• [Exercise] Write out exactly the lines of the entries below from the one holding "R2: 3k (5V, EN1) -> 12k (5V, EN1)" to the one holding "C1: 220uF (0V, 5V)", inclusive, and leave out all other lines.

• [Record excerpts]
--- START ---

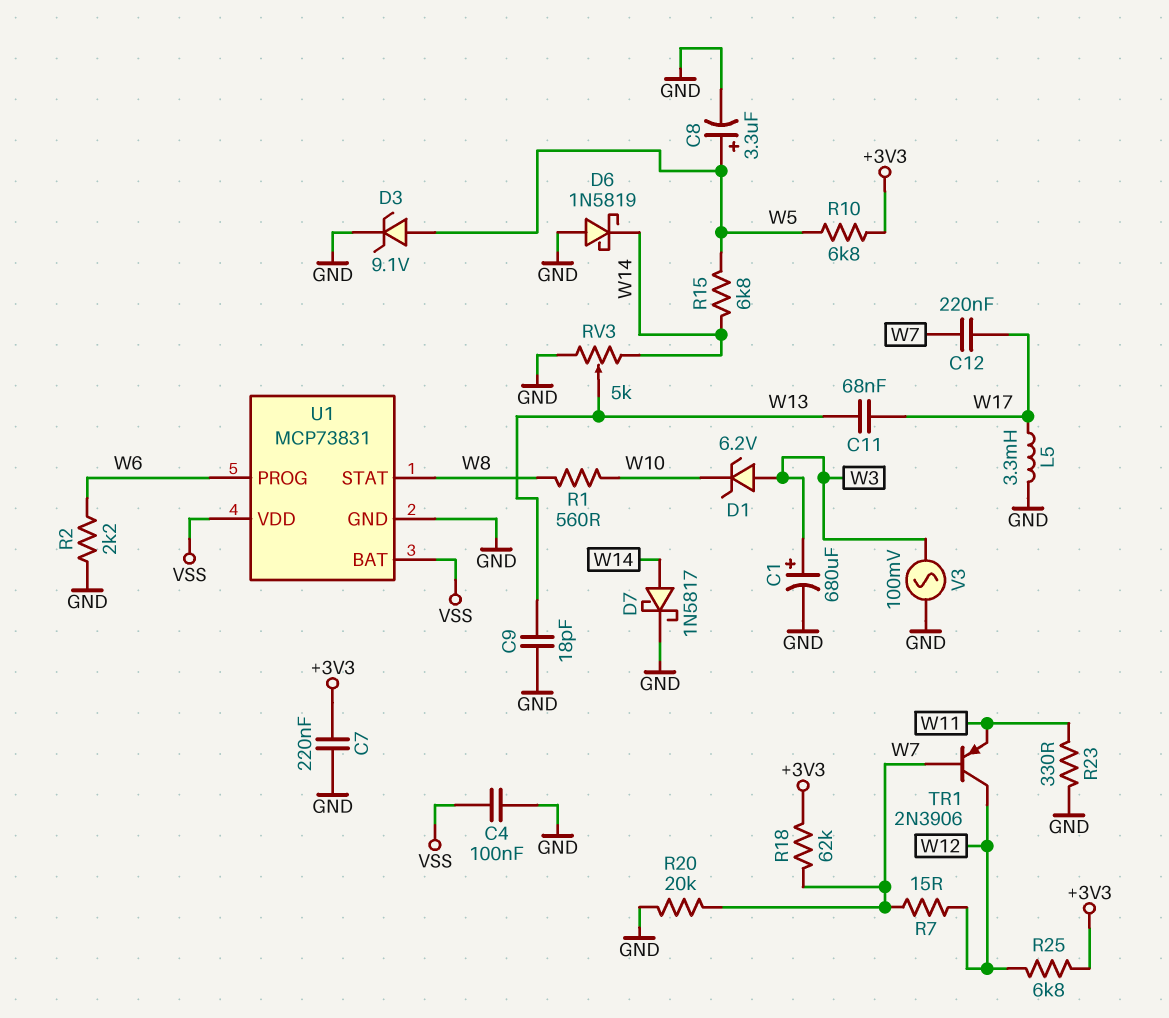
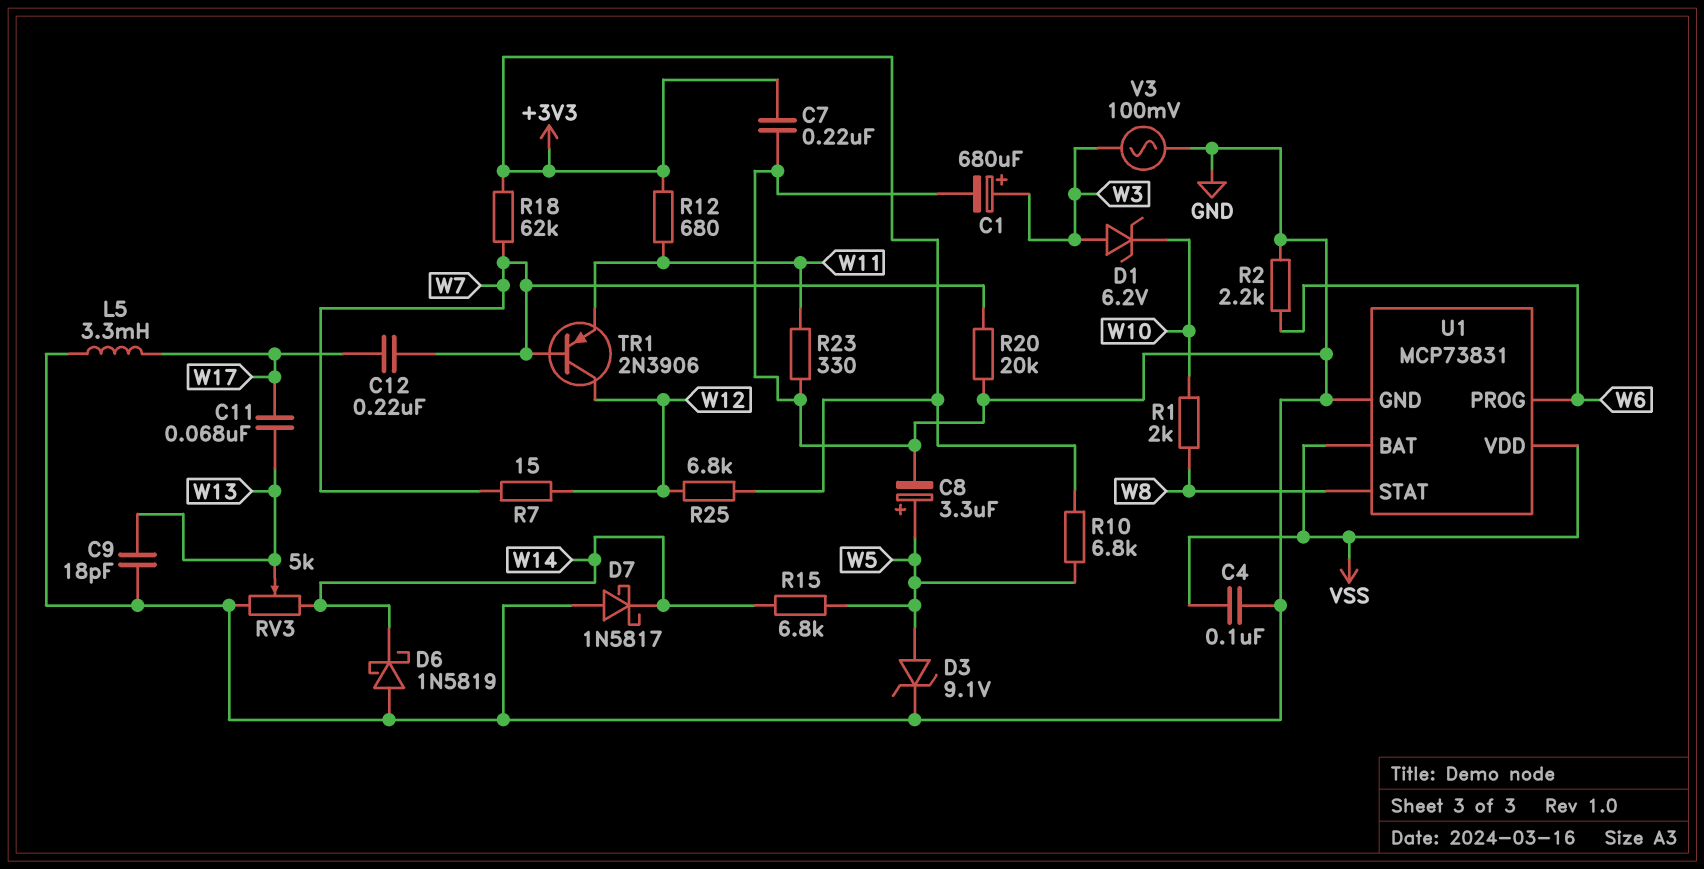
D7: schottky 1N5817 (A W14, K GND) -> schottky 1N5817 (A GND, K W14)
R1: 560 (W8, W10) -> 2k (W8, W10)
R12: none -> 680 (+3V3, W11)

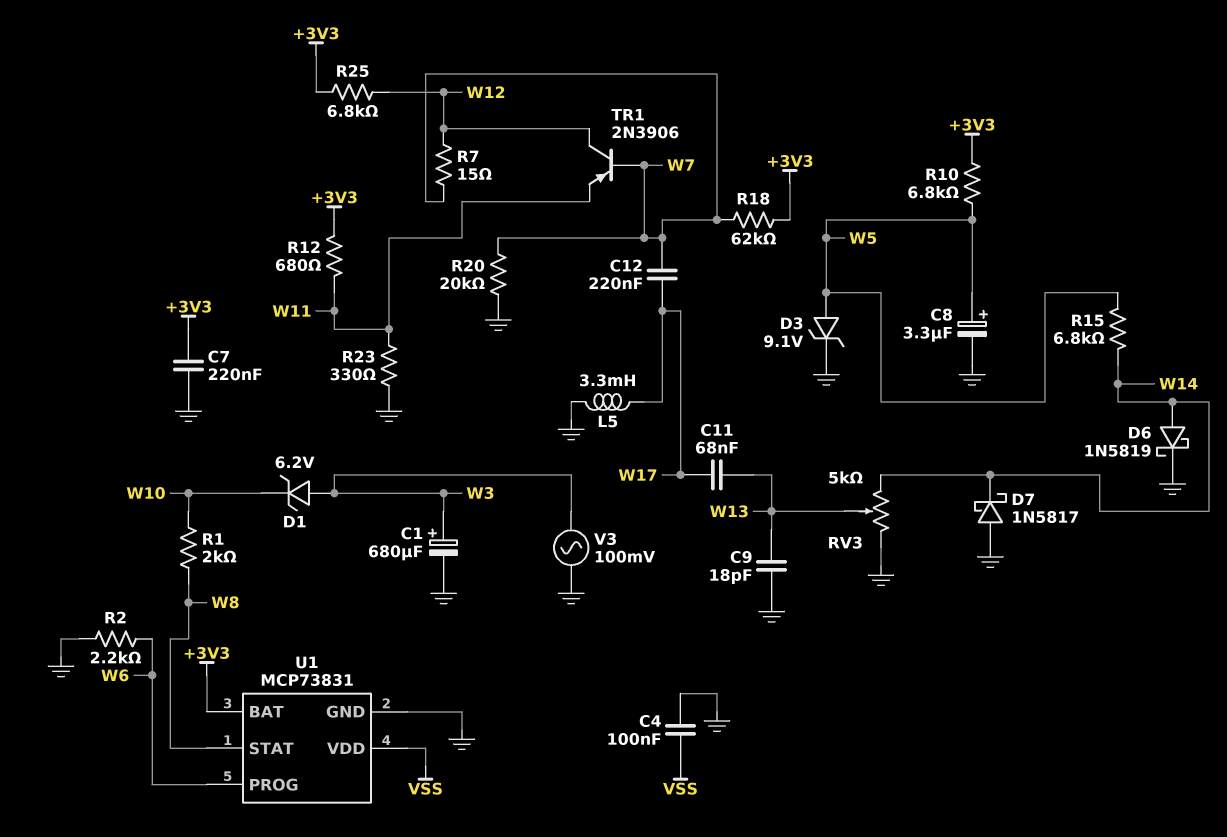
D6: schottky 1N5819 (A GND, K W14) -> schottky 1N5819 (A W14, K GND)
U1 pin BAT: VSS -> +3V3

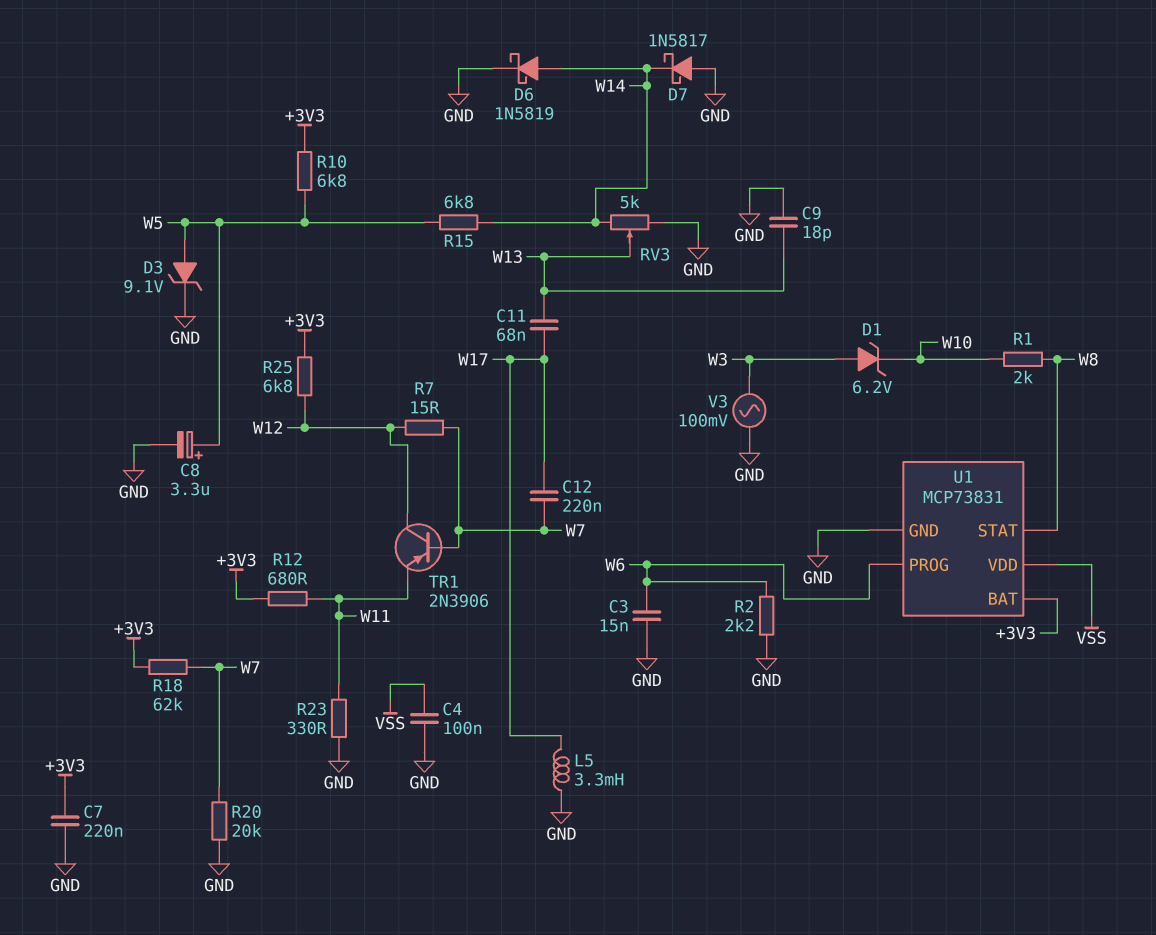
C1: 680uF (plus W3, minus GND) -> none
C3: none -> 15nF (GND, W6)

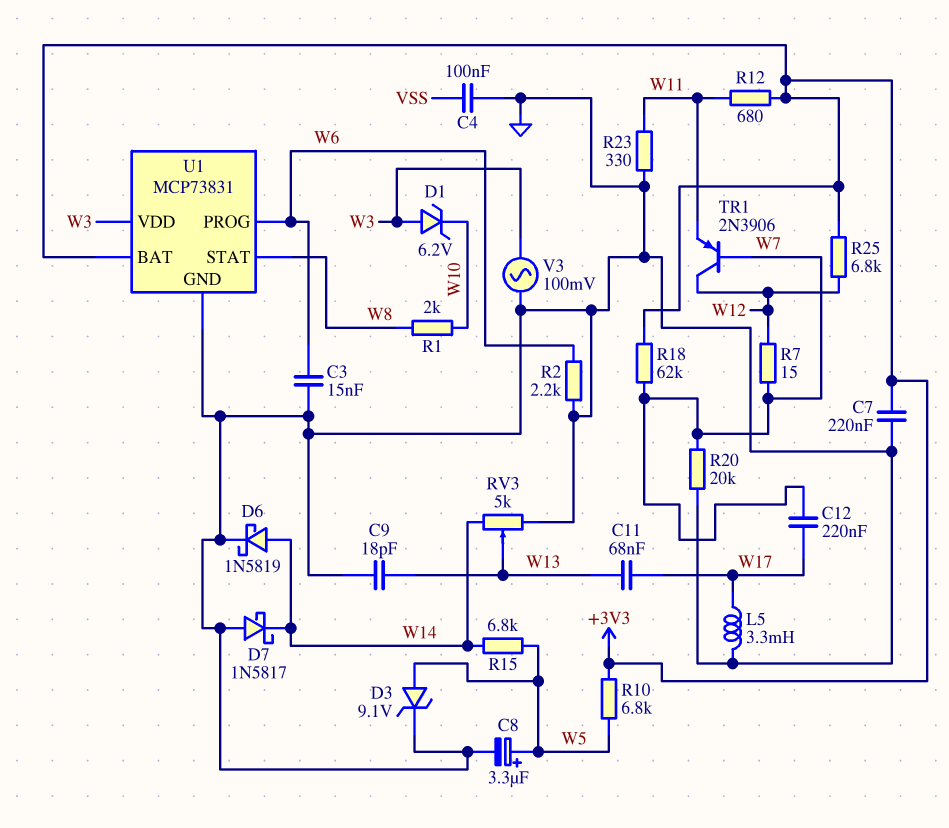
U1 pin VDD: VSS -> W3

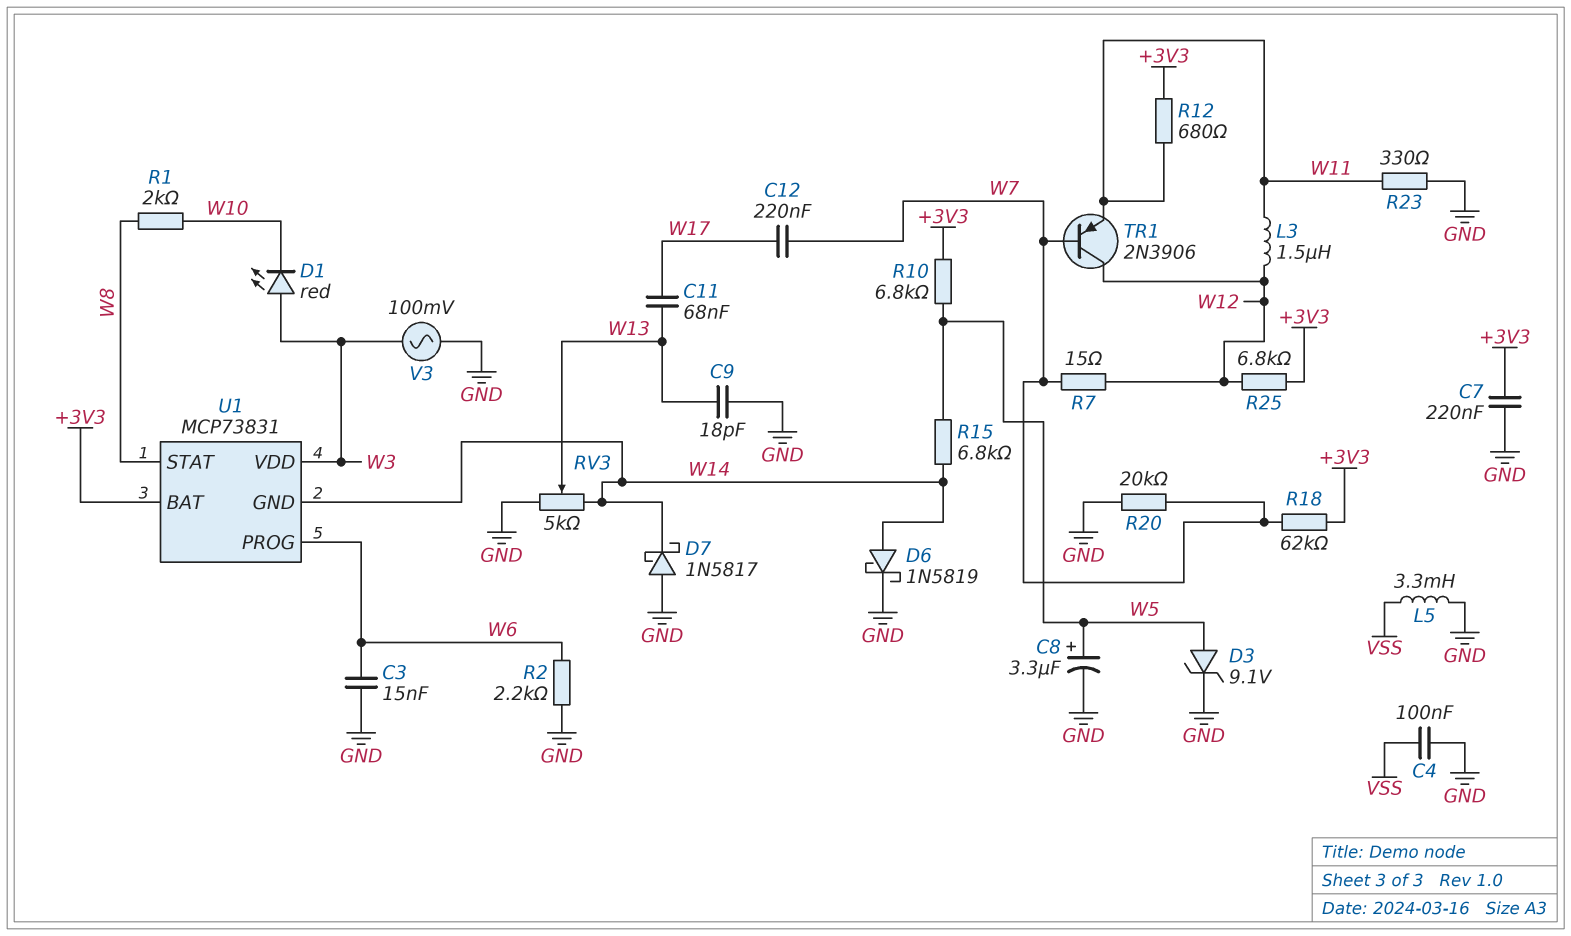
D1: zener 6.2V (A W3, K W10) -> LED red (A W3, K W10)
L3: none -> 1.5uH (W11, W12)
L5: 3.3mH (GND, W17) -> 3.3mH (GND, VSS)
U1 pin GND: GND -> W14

--- END ---
--- START ---

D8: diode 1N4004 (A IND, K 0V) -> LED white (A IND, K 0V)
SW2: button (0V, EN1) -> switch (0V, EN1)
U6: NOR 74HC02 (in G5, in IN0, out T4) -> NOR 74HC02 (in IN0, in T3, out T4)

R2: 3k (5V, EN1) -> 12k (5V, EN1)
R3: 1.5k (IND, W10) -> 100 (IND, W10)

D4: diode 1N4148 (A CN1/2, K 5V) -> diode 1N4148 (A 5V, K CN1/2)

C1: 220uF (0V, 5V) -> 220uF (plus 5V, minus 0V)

--- END ---

• [Problem solution]
R2: 3k (5V, EN1) -> 12k (5V, EN1)
R3: 1.5k (IND, W10) -> 100 (IND, W10)

D4: diode 1N4148 (A CN1/2, K 5V) -> diode 1N4148 (A 5V, K CN1/2)

C1: 220uF (0V, 5V) -> 220uF (plus 5V, minus 0V)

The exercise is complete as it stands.